# Work instructions:
Please give back the listing exactly, without any of its pictures.

Top of Information

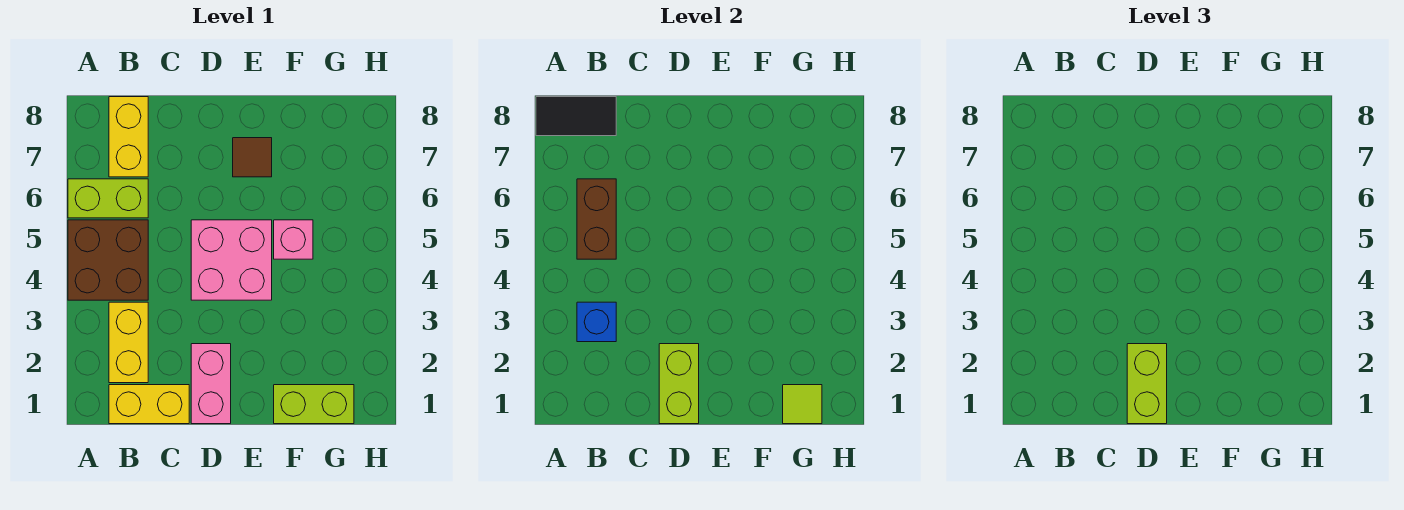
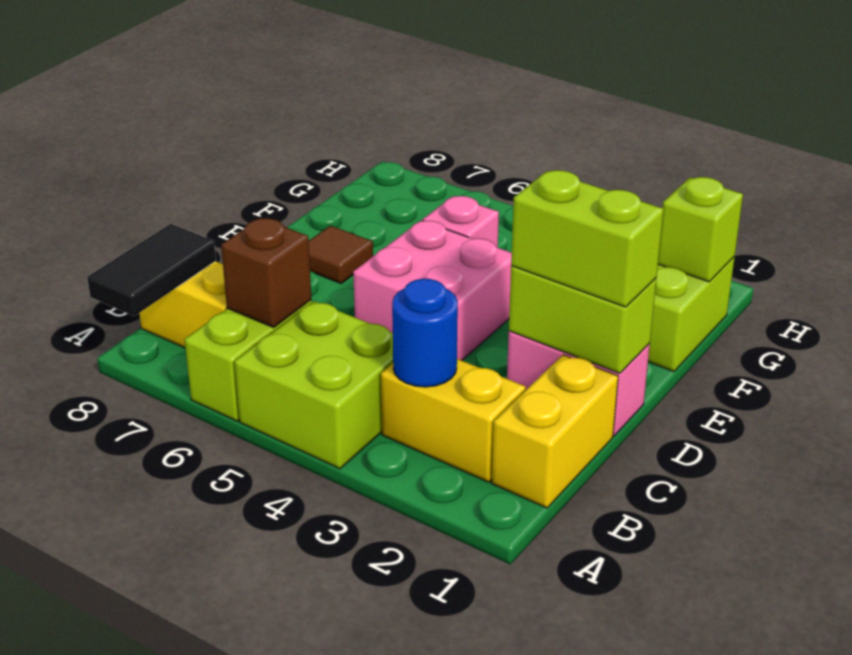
brown brick A4:B5 level 1 -> lime brick A4:B5 level 1
blue brick B3 level 2 -> blue round brick B3 level 2
brown brick B5:B6 level 2 -> brown brick B6 level 2
lime tile G1 level 2 -> lime brick G1 level 2

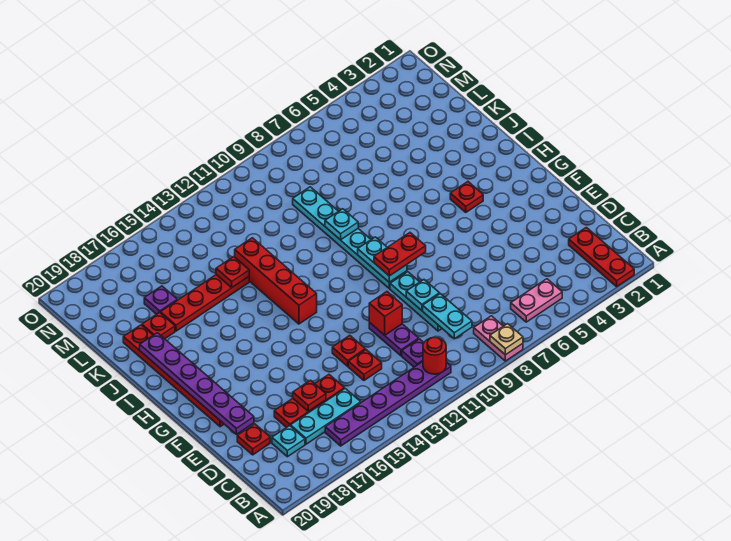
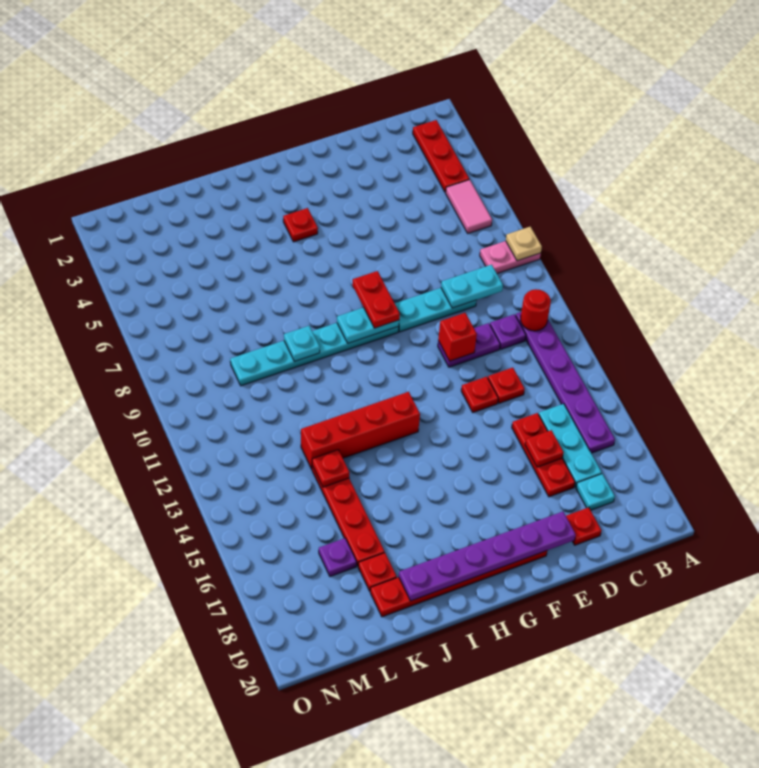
red plate A2:C2 level 1 -> red plate B2:B4 level 1
pink plate B5:B6 level 1 -> pink tile B5:B6 level 1
cyan plate E9 level 2 -> none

Bottom of Information

# Answer area:
brown brick A4:B5 level 1 -> lime brick A4:B5 level 1
blue brick B3 level 2 -> blue round brick B3 level 2
brown brick B5:B6 level 2 -> brown brick B6 level 2
lime tile G1 level 2 -> lime brick G1 level 2

red plate A2:C2 level 1 -> red plate B2:B4 level 1
pink plate B5:B6 level 1 -> pink tile B5:B6 level 1
cyan plate E9 level 2 -> none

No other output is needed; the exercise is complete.